## Directions
Please give an exact copy of every line from the one holding "pink toothbrush [183,384,354,408]" through the final line of the records below.

## Source records

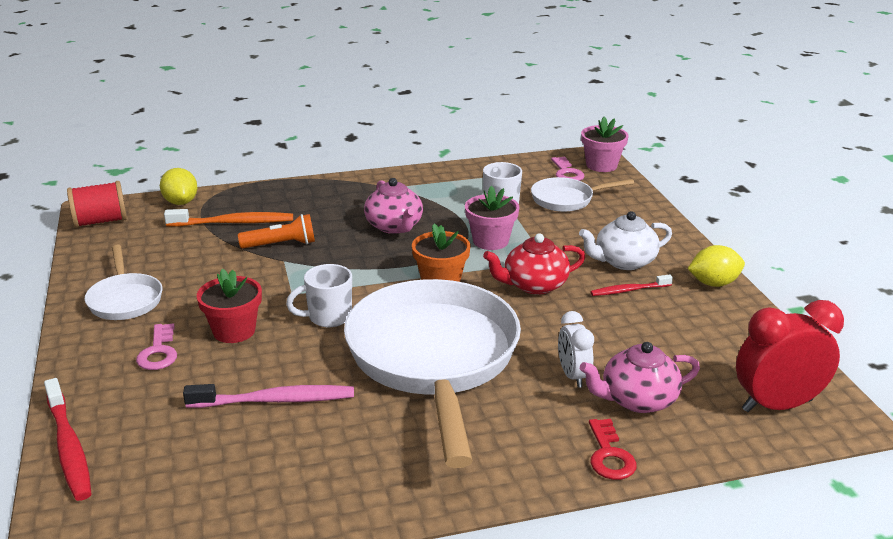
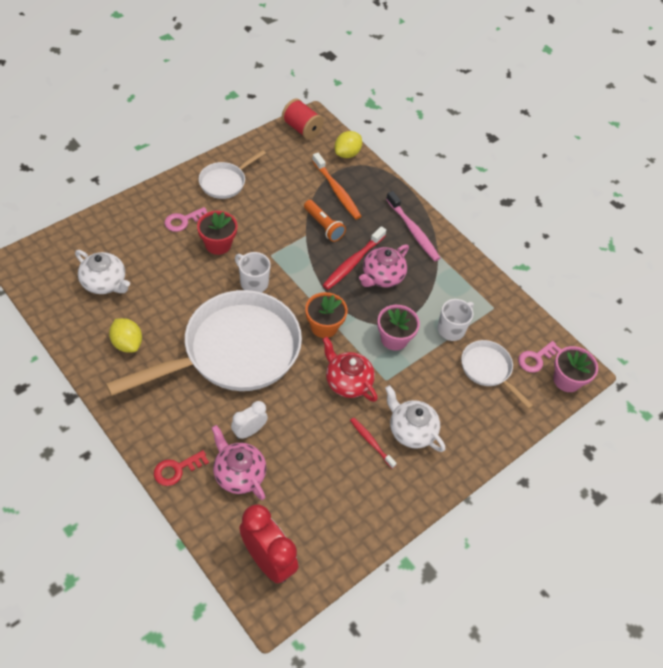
camera: 60 degrees right, 25 degrees up
red toothbrush [44,378,91,501] -> red toothbrush moved to [323,226,386,290]
pink toothbrush [183,384,354,408] -> pink toothbrush moved to [386,191,440,261]
yellow lemon [688,245,745,287] -> yellow lemon moved to [109,318,142,353]
none -> white teapot [75,250,130,294]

## Your response
pink toothbrush [183,384,354,408] -> pink toothbrush moved to [386,191,440,261]
yellow lemon [688,245,745,287] -> yellow lemon moved to [109,318,142,353]
none -> white teapot [75,250,130,294]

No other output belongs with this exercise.